((

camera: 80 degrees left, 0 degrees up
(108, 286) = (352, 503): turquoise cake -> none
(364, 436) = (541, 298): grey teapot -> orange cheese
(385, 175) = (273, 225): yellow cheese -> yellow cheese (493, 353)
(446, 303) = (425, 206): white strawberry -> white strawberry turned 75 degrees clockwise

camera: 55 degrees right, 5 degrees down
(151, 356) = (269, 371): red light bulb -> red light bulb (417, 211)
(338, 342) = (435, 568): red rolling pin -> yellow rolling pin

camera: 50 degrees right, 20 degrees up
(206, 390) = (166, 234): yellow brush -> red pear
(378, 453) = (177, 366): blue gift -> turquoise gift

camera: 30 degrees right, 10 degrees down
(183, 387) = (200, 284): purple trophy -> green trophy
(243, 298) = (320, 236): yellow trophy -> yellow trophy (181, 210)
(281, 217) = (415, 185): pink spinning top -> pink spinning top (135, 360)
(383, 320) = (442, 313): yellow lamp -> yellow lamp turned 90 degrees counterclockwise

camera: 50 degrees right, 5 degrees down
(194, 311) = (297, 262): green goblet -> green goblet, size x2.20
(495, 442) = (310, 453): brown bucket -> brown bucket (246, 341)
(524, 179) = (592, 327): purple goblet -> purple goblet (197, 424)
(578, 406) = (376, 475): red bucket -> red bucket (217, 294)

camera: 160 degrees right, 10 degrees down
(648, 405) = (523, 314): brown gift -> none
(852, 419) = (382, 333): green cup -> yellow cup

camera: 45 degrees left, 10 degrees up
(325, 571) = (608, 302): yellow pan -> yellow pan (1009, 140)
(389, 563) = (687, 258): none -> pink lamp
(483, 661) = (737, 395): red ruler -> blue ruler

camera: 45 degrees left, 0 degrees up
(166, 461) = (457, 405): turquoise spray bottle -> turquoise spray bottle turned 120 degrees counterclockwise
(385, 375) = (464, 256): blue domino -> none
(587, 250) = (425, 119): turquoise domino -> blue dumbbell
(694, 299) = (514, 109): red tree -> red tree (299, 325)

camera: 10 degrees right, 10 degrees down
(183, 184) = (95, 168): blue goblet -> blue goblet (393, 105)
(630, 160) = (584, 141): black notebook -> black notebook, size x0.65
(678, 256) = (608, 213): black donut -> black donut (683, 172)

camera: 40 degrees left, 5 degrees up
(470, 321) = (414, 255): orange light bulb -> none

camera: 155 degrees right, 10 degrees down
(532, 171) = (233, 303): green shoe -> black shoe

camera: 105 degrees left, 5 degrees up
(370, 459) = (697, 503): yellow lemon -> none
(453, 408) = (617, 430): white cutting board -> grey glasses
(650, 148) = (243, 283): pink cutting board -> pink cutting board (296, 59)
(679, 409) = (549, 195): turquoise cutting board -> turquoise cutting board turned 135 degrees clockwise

))

Your task is to reproduce all of the records exactly.

Answer space ▸
camera: 80 degrees left, 0 degrees up
(108, 286) = (352, 503): turquoise cake -> none
(364, 436) = (541, 298): grey teapot -> orange cheese
(385, 175) = (273, 225): yellow cheese -> yellow cheese (493, 353)
(446, 303) = (425, 206): white strawberry -> white strawberry turned 75 degrees clockwise

camera: 55 degrees right, 5 degrees down
(151, 356) = (269, 371): red light bulb -> red light bulb (417, 211)
(338, 342) = (435, 568): red rolling pin -> yellow rolling pin

camera: 50 degrees right, 20 degrees up
(206, 390) = (166, 234): yellow brush -> red pear
(378, 453) = (177, 366): blue gift -> turquoise gift

camera: 30 degrees right, 10 degrees down
(183, 387) = (200, 284): purple trophy -> green trophy
(243, 298) = (320, 236): yellow trophy -> yellow trophy (181, 210)
(281, 217) = (415, 185): pink spinning top -> pink spinning top (135, 360)
(383, 320) = (442, 313): yellow lamp -> yellow lamp turned 90 degrees counterclockwise

camera: 50 degrees right, 5 degrees down
(194, 311) = (297, 262): green goblet -> green goblet, size x2.20
(495, 442) = (310, 453): brown bucket -> brown bucket (246, 341)
(524, 179) = (592, 327): purple goblet -> purple goblet (197, 424)
(578, 406) = (376, 475): red bucket -> red bucket (217, 294)

camera: 160 degrees right, 10 degrees down
(648, 405) = (523, 314): brown gift -> none
(852, 419) = (382, 333): green cup -> yellow cup

camera: 45 degrees left, 10 degrees up
(325, 571) = (608, 302): yellow pan -> yellow pan (1009, 140)
(389, 563) = (687, 258): none -> pink lamp
(483, 661) = (737, 395): red ruler -> blue ruler

camera: 45 degrees left, 0 degrees up
(166, 461) = (457, 405): turquoise spray bottle -> turquoise spray bottle turned 120 degrees counterclockwise
(385, 375) = (464, 256): blue domino -> none
(587, 250) = (425, 119): turquoise domino -> blue dumbbell
(694, 299) = (514, 109): red tree -> red tree (299, 325)

camera: 10 degrees right, 10 degrees down
(183, 184) = (95, 168): blue goblet -> blue goblet (393, 105)
(630, 160) = (584, 141): black notebook -> black notebook, size x0.65
(678, 256) = (608, 213): black donut -> black donut (683, 172)

camera: 40 degrees left, 5 degrees up
(470, 321) = (414, 255): orange light bulb -> none

camera: 155 degrees right, 10 degrees down
(532, 171) = (233, 303): green shoe -> black shoe

camera: 105 degrees left, 5 degrees up
(370, 459) = (697, 503): yellow lemon -> none
(453, 408) = (617, 430): white cutting board -> grey glasses
(650, 148) = (243, 283): pink cutting board -> pink cutting board (296, 59)
(679, 409) = (549, 195): turquoise cutting board -> turquoise cutting board turned 135 degrees clockwise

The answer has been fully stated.